### WHAT YOU SHOULD DO
Please copy out every line in the entries that includes the word "DGND".

TASK INPUT: Begin

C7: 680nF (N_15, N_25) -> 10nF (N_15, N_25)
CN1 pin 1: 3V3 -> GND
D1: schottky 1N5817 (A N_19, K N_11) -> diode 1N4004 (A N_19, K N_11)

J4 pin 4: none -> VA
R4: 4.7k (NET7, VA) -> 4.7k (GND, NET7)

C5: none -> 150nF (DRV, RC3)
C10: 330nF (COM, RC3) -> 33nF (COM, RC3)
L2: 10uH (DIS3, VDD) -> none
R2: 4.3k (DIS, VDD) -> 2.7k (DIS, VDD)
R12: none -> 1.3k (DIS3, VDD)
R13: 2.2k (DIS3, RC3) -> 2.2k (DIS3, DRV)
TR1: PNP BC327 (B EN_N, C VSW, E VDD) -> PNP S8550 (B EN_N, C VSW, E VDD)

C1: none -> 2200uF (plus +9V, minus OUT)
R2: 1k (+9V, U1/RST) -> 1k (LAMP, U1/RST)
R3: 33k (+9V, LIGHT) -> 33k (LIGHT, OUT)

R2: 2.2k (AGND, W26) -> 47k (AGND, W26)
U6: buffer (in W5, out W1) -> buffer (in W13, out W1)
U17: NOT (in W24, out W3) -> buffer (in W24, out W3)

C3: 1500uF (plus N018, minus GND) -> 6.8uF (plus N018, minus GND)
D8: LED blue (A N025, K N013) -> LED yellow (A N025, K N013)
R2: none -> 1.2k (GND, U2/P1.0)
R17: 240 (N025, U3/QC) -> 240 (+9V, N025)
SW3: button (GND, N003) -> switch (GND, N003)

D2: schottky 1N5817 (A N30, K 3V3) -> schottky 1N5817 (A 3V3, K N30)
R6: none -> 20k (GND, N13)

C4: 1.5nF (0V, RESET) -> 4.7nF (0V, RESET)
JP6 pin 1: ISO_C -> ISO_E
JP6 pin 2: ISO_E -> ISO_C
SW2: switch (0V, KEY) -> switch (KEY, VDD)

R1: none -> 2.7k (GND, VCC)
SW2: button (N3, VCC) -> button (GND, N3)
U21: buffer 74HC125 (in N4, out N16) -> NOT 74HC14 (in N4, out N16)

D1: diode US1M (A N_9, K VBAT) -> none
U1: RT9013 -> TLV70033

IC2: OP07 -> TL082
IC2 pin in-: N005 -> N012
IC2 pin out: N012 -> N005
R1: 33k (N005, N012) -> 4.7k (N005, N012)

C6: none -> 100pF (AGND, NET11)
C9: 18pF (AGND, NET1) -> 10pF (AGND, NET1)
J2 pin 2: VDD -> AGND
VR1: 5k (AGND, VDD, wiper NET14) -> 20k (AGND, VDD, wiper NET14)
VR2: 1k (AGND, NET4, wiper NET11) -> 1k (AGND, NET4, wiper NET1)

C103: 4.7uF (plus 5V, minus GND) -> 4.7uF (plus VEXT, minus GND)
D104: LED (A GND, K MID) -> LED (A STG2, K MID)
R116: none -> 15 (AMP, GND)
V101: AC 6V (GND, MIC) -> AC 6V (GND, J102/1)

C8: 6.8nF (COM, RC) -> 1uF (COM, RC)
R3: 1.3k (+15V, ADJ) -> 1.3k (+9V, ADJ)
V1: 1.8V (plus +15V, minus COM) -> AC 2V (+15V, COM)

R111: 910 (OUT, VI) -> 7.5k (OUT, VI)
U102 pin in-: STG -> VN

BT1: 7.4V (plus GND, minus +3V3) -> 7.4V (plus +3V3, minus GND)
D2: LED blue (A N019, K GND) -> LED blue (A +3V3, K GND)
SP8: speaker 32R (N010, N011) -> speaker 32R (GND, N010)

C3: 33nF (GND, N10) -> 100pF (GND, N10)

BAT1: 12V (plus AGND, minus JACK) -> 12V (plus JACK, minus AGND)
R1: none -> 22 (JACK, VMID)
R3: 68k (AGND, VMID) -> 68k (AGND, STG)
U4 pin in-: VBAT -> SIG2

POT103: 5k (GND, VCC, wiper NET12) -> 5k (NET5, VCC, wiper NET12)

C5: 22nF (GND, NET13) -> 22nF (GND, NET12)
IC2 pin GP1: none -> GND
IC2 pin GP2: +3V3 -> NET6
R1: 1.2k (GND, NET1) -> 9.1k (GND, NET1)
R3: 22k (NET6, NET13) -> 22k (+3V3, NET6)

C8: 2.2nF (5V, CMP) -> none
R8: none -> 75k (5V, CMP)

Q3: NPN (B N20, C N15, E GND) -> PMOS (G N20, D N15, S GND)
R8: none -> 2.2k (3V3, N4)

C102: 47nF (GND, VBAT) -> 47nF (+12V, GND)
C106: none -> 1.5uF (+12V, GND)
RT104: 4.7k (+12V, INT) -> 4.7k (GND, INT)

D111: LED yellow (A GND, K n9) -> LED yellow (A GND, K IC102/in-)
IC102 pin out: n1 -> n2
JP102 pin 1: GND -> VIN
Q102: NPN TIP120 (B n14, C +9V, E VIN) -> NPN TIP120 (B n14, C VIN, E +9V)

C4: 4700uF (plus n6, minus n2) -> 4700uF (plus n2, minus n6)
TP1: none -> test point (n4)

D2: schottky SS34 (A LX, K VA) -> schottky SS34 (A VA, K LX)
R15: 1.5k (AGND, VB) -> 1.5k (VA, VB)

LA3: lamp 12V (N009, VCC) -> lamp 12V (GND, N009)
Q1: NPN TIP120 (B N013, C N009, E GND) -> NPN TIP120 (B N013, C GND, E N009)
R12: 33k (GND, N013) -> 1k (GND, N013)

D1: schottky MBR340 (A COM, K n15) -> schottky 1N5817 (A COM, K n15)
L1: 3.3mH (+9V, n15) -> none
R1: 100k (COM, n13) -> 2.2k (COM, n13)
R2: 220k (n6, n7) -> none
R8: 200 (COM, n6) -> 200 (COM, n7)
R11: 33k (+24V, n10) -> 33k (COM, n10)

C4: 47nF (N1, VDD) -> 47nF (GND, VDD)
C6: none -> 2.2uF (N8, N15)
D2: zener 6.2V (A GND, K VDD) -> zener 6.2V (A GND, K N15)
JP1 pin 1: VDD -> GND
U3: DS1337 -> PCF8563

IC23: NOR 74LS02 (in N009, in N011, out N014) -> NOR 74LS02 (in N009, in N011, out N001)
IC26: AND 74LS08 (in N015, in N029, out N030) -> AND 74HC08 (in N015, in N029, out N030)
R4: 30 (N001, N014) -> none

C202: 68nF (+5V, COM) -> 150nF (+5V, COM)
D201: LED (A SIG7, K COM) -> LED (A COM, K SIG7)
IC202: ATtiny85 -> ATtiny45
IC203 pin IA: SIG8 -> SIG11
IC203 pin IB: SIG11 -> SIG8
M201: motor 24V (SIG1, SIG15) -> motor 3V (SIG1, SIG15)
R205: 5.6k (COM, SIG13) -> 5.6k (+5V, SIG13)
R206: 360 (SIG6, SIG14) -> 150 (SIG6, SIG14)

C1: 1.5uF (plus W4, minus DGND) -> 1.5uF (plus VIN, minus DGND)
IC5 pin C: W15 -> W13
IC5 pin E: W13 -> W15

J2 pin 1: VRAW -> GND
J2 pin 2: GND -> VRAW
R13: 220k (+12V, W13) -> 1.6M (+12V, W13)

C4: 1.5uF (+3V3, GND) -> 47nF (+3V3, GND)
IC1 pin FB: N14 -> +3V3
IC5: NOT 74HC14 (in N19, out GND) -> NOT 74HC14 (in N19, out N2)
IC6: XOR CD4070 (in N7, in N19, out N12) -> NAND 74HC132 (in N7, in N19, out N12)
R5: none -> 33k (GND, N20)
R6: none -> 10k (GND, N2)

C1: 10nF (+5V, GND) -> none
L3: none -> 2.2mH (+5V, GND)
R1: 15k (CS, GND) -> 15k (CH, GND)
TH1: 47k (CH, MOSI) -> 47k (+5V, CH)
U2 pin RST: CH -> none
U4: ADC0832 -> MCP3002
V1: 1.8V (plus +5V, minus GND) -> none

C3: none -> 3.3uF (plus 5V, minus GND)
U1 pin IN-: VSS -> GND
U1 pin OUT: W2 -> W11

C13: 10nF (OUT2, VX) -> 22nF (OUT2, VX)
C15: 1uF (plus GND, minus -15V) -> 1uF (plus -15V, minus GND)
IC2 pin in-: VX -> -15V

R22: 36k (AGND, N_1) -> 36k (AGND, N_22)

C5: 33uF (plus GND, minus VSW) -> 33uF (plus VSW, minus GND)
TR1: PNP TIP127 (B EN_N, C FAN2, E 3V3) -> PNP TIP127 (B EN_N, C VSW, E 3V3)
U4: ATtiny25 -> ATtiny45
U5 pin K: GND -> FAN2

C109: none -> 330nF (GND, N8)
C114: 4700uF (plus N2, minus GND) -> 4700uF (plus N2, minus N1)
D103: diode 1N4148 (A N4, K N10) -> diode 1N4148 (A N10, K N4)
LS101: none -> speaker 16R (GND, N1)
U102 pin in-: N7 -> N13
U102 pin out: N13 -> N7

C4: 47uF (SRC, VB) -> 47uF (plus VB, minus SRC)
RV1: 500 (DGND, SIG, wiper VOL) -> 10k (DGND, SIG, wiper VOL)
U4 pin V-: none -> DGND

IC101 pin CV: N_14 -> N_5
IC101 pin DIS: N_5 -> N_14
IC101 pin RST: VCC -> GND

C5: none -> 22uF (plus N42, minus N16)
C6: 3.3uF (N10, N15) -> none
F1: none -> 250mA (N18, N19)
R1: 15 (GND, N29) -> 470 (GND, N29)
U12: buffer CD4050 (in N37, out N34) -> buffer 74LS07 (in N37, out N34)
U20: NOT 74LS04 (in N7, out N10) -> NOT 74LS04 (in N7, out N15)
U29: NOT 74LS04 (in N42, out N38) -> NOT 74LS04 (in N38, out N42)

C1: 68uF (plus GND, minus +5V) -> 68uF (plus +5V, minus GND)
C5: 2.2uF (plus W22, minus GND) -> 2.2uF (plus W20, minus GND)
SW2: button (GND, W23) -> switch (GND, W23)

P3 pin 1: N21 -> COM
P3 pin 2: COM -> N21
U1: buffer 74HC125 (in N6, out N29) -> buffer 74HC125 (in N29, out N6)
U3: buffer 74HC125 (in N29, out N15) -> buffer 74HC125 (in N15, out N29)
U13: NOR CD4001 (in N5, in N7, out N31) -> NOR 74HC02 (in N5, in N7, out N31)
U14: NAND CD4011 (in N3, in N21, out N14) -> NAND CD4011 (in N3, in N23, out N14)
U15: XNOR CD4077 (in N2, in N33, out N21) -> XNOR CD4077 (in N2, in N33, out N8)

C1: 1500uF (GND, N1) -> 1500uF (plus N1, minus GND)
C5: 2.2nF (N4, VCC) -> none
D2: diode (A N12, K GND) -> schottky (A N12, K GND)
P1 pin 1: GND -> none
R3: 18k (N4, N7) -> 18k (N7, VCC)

TASK INPUT: End

### ANSWER TO THIS PROBLEM
C1: 1.5uF (plus W4, minus DGND) -> 1.5uF (plus VIN, minus DGND)
RV1: 500 (DGND, SIG, wiper VOL) -> 10k (DGND, SIG, wiper VOL)
U4 pin V-: none -> DGND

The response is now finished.